Structured diff data
○ ○ ○ ○ ○

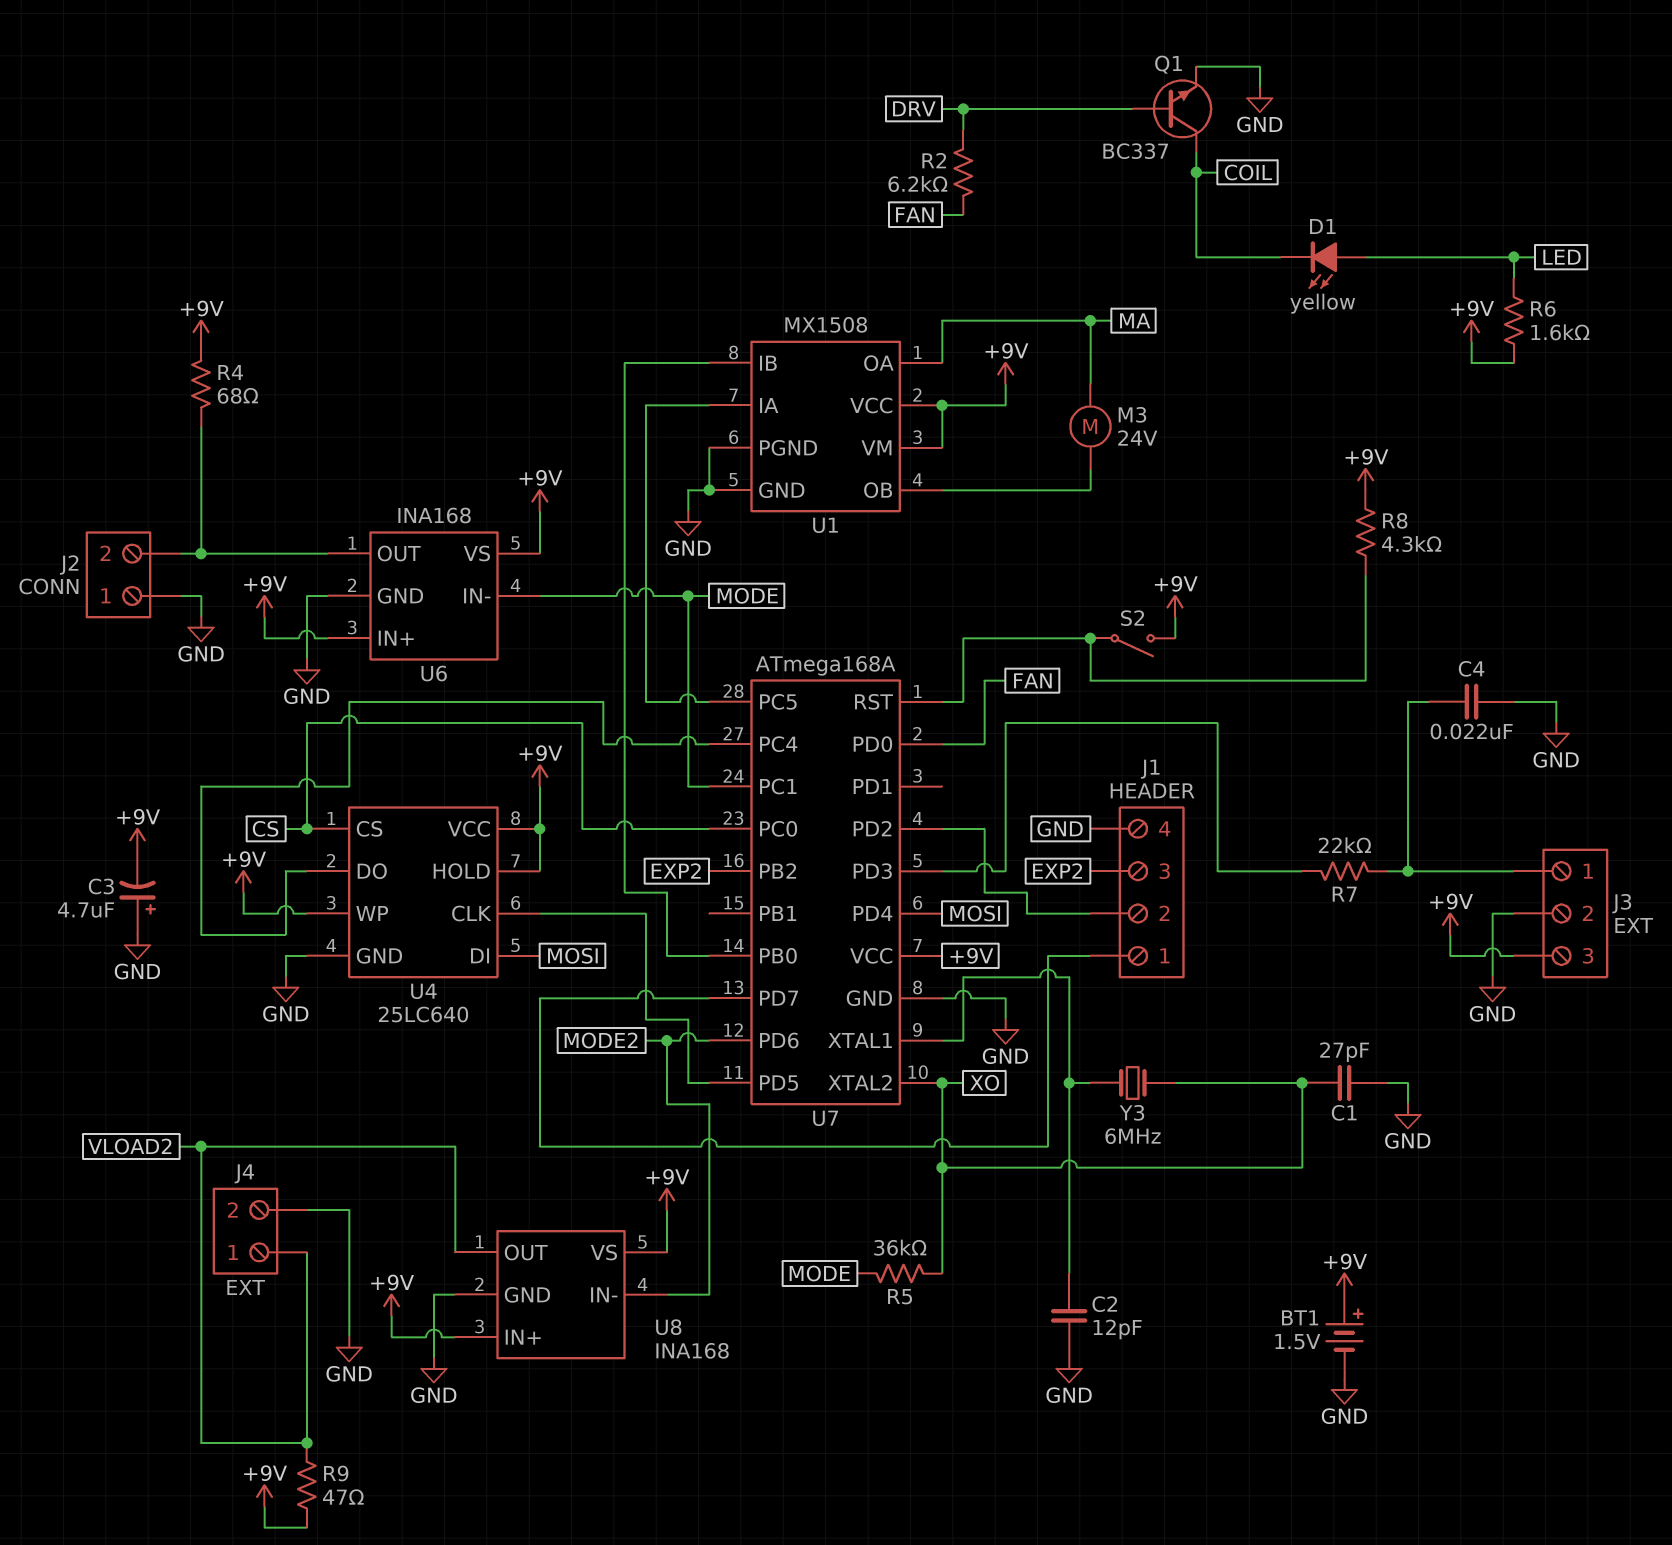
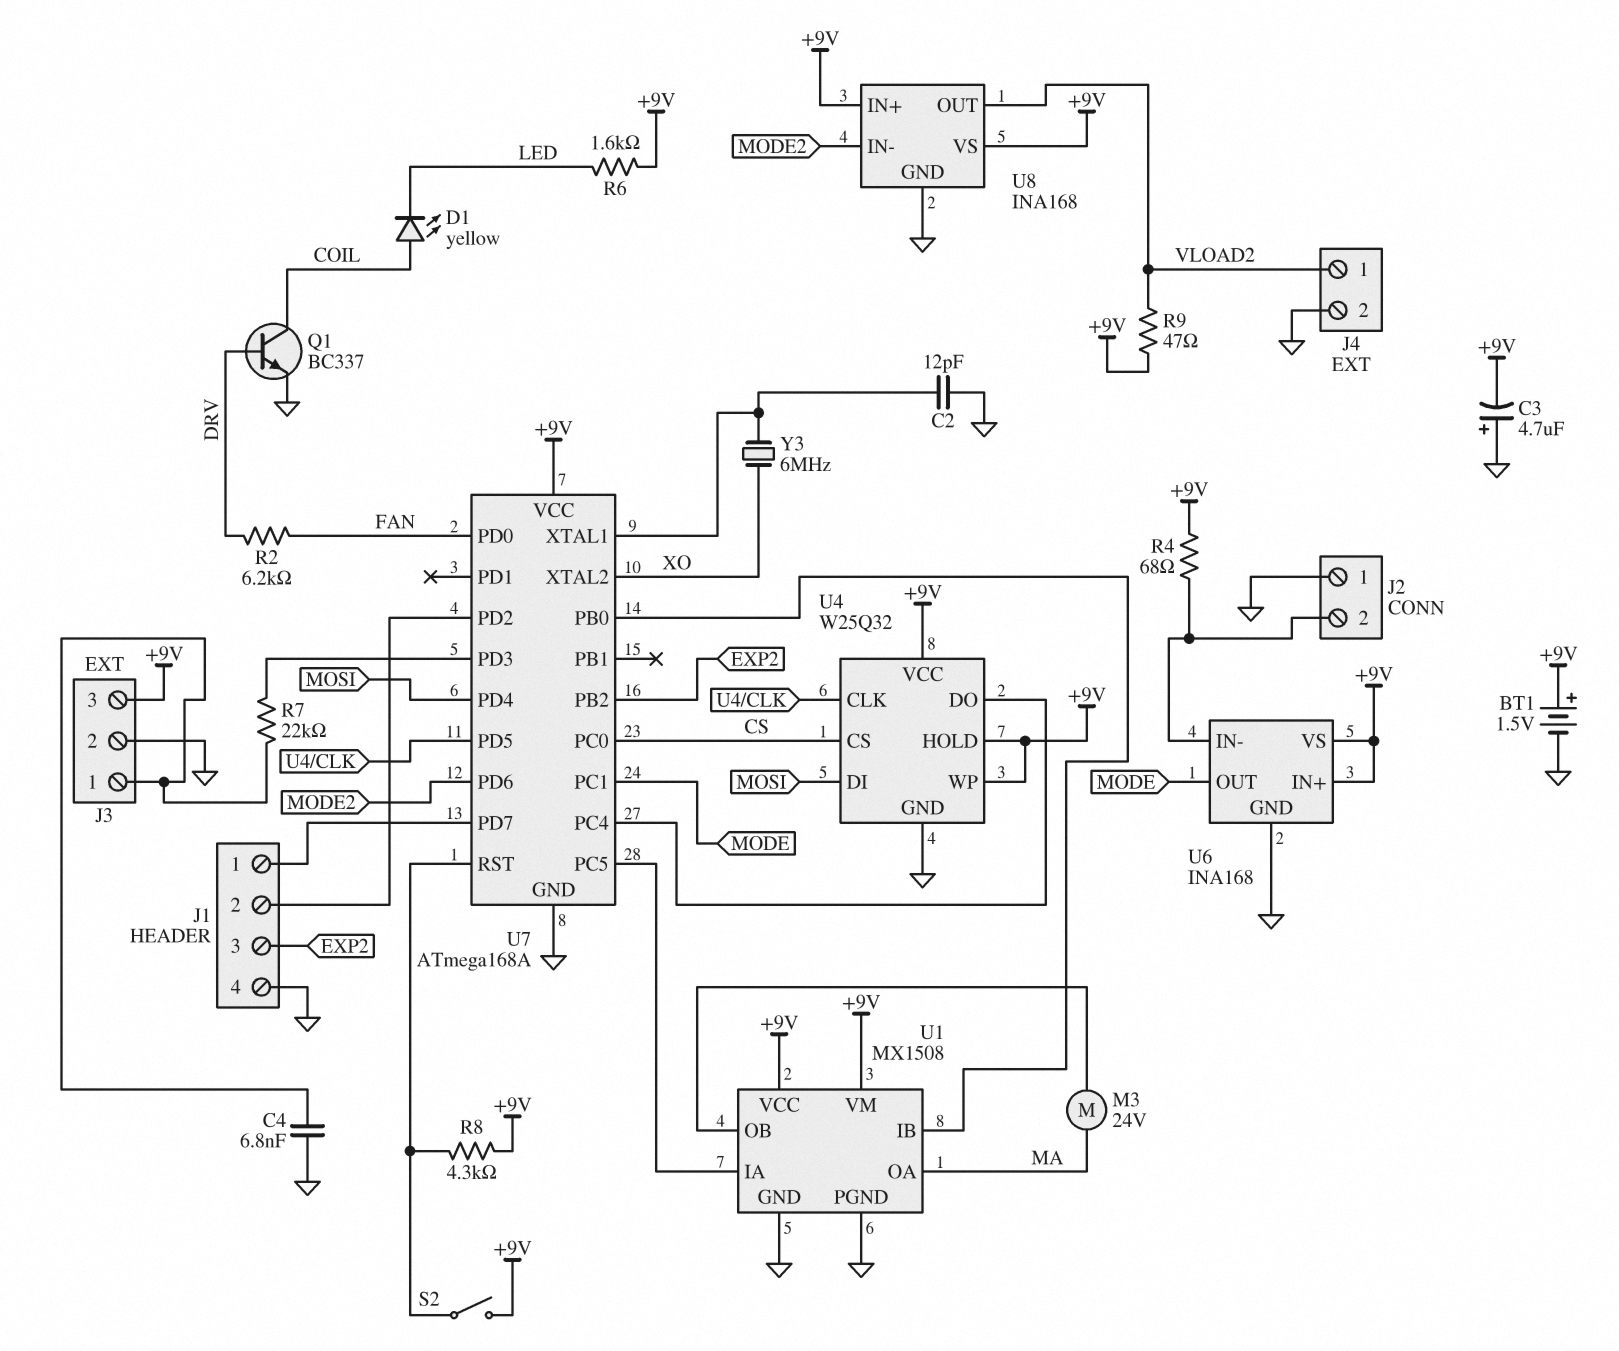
C1: 27pF (GND, XO) -> none
C4: 22nF (GND, J3/1) -> 6.8nF (GND, J3/1)
D1: LED yellow (A LED, K COIL) -> LED yellow (A COIL, K LED)
R5: 36k (MODE, XO) -> none
U4: 25LC640 -> W25Q32
U6 pin IN-: MODE -> J2/2
U6 pin OUT: J2/2 -> MODE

○ ○ ○ ○ ○

Work to be completed:
From the entries above, return each line with the word "none" in it.

Written reply:
C1: 27pF (GND, XO) -> none
R5: 36k (MODE, XO) -> none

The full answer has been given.